■ Supplied data
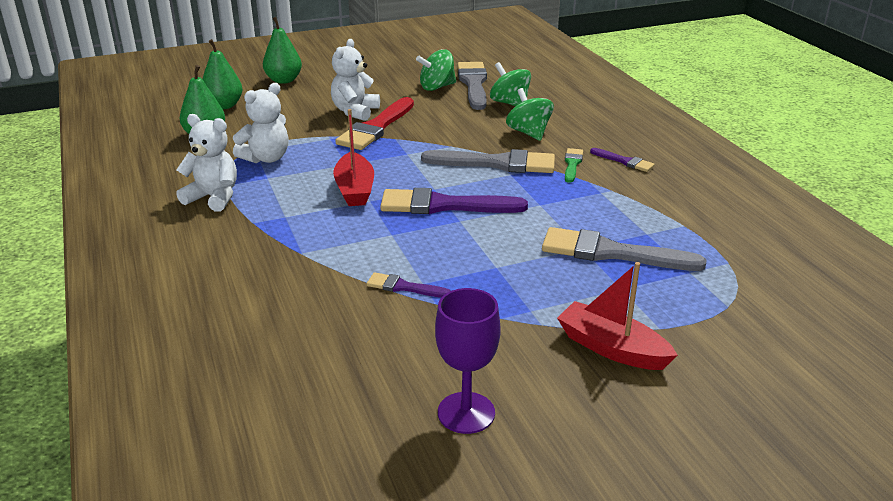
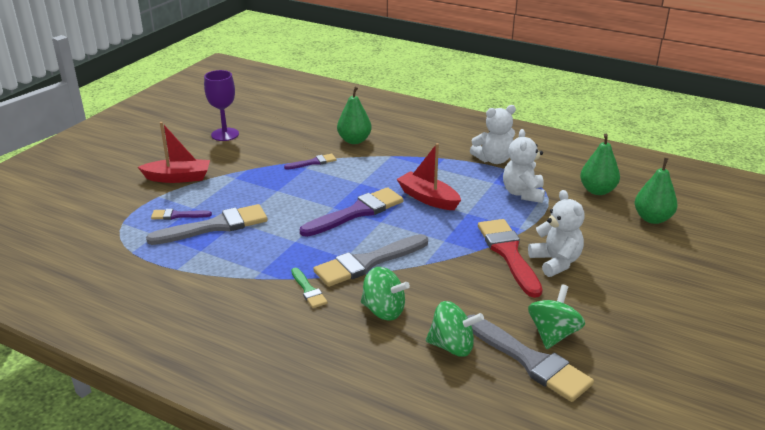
camera: 140 degrees right, 0 degrees up
green pear [263,17,302,84] -> green pear moved to [337,87,372,144]
purple brush [590,148,655,172] -> purple brush moved to [151,209,212,220]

■ The task
Repeat exactly, and only, the lines from the one containing "green pear [263,17,302,84]" through the end of the material.

■ Worked solution
green pear [263,17,302,84] -> green pear moved to [337,87,372,144]
purple brush [590,148,655,172] -> purple brush moved to [151,209,212,220]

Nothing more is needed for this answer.